(Collected data)
**********

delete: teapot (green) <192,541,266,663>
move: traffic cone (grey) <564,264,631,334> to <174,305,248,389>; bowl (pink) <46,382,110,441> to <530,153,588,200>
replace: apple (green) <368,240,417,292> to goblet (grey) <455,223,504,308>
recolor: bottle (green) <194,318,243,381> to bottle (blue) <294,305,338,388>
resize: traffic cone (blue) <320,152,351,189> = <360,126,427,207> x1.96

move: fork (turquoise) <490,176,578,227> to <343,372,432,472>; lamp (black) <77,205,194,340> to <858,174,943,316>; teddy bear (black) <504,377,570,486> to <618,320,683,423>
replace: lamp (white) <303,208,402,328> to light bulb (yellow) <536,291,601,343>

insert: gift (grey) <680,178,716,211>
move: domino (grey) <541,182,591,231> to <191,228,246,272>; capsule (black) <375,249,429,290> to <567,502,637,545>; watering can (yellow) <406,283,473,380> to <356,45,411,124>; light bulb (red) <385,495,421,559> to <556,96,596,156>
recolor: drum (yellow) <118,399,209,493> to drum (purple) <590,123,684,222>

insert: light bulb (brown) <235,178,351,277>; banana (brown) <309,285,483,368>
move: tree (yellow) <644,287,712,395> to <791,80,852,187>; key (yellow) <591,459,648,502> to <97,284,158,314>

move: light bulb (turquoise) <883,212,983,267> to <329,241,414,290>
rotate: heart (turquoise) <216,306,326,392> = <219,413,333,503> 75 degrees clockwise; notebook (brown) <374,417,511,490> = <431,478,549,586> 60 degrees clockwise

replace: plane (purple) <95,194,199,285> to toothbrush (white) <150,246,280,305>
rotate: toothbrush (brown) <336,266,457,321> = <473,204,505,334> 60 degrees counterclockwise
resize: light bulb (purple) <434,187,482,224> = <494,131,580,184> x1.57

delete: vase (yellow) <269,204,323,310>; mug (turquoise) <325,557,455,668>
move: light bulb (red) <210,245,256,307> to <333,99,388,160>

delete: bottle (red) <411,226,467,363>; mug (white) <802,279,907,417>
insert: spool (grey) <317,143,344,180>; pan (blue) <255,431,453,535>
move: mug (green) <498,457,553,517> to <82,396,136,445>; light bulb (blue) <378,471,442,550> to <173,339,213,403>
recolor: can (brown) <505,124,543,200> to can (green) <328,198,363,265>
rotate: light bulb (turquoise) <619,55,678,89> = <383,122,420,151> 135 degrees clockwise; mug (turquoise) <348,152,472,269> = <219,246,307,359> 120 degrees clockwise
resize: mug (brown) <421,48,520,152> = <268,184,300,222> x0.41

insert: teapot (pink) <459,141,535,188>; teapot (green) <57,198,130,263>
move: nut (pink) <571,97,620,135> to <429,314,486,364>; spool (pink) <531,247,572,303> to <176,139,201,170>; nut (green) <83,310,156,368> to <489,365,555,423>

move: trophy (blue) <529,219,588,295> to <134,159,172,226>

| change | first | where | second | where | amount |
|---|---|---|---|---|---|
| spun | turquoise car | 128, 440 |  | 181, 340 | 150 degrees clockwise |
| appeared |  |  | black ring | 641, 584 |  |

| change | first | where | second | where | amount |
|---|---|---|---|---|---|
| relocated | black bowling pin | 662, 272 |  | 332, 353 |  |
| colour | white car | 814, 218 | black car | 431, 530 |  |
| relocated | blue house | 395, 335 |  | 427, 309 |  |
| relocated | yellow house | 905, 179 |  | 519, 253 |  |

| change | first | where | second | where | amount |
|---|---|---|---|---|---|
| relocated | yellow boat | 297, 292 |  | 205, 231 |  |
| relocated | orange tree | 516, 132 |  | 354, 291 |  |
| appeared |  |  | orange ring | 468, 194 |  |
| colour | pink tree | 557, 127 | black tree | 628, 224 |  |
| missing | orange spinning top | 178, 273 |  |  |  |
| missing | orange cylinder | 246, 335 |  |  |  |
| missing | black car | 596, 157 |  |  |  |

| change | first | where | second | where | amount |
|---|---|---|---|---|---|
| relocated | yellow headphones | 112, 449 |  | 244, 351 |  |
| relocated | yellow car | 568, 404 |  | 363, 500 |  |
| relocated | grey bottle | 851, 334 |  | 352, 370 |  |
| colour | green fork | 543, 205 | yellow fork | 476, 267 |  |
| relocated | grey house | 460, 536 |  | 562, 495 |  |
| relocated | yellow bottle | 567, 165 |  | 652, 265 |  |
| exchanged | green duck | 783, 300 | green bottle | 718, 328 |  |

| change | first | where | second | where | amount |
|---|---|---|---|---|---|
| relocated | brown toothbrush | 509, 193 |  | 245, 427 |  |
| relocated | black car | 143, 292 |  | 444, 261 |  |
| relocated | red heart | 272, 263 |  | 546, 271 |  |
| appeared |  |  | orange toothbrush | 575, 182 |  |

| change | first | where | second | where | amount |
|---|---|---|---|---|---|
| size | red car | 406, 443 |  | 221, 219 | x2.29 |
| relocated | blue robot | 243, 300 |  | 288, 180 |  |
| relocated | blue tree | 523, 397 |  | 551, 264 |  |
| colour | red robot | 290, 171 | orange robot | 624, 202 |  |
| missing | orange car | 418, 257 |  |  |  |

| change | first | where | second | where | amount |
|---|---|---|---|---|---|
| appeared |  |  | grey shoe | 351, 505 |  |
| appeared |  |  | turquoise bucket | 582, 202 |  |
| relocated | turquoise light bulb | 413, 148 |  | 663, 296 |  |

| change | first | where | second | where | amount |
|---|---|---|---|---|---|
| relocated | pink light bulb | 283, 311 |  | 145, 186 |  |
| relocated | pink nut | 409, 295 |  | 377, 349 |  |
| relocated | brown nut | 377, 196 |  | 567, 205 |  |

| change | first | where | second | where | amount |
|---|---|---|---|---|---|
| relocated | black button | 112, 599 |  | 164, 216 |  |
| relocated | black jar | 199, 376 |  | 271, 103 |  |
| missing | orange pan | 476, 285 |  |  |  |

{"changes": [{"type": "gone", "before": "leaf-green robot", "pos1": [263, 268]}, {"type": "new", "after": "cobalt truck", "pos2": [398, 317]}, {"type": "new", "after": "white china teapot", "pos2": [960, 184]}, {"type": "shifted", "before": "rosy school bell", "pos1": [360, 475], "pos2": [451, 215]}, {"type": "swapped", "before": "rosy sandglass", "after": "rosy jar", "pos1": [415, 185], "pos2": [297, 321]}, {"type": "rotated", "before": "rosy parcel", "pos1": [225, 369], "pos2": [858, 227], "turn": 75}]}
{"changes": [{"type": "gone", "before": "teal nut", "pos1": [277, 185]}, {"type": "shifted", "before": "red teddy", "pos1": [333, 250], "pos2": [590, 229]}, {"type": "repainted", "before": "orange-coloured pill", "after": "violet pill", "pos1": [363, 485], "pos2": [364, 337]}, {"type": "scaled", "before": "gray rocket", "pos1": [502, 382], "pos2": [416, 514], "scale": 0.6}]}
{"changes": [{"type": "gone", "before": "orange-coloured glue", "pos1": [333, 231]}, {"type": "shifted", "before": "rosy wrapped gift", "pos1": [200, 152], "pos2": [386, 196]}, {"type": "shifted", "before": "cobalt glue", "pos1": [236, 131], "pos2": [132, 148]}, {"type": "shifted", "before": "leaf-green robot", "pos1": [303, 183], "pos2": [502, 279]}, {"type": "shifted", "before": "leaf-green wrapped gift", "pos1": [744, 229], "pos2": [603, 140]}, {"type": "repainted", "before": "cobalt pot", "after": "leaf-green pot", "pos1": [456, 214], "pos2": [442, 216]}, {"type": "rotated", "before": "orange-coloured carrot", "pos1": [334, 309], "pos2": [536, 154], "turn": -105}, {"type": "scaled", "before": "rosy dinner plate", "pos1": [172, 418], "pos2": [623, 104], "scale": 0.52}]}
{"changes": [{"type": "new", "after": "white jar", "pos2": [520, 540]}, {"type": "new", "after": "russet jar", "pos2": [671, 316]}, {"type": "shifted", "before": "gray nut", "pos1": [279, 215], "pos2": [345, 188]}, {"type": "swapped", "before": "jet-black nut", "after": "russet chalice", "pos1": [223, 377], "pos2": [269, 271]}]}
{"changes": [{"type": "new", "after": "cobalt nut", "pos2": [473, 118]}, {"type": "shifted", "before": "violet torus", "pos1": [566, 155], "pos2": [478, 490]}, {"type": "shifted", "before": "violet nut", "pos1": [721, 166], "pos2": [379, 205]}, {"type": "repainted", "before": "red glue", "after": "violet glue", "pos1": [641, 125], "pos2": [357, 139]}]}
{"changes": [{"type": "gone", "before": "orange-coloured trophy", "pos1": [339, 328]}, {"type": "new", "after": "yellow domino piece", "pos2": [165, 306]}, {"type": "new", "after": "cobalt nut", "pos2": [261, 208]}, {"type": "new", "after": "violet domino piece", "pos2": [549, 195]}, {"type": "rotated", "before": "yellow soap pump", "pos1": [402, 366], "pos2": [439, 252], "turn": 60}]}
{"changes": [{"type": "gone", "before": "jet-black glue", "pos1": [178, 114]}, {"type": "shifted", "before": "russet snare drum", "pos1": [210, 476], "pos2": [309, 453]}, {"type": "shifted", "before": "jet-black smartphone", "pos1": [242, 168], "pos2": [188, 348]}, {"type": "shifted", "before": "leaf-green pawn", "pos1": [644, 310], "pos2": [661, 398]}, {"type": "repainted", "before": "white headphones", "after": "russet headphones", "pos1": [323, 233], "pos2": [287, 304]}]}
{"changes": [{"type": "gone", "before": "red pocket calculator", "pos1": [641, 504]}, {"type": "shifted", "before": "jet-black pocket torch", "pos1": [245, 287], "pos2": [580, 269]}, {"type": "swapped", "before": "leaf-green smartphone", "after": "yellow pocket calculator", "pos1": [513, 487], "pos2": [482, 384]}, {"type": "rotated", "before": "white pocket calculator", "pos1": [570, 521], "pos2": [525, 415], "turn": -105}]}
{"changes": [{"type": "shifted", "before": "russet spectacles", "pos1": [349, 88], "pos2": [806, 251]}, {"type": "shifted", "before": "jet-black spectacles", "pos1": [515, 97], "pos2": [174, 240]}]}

**********

EXERCISE REQUIREMENTS:
The output must consist solely of the lines from the first line of the records through the line containing "recolor: bottle (green)", reproduced exactly.

RESULT BELOW:
delete: teapot (green) <192,541,266,663>
move: traffic cone (grey) <564,264,631,334> to <174,305,248,389>; bowl (pink) <46,382,110,441> to <530,153,588,200>
replace: apple (green) <368,240,417,292> to goblet (grey) <455,223,504,308>
recolor: bottle (green) <194,318,243,381> to bottle (blue) <294,305,338,388>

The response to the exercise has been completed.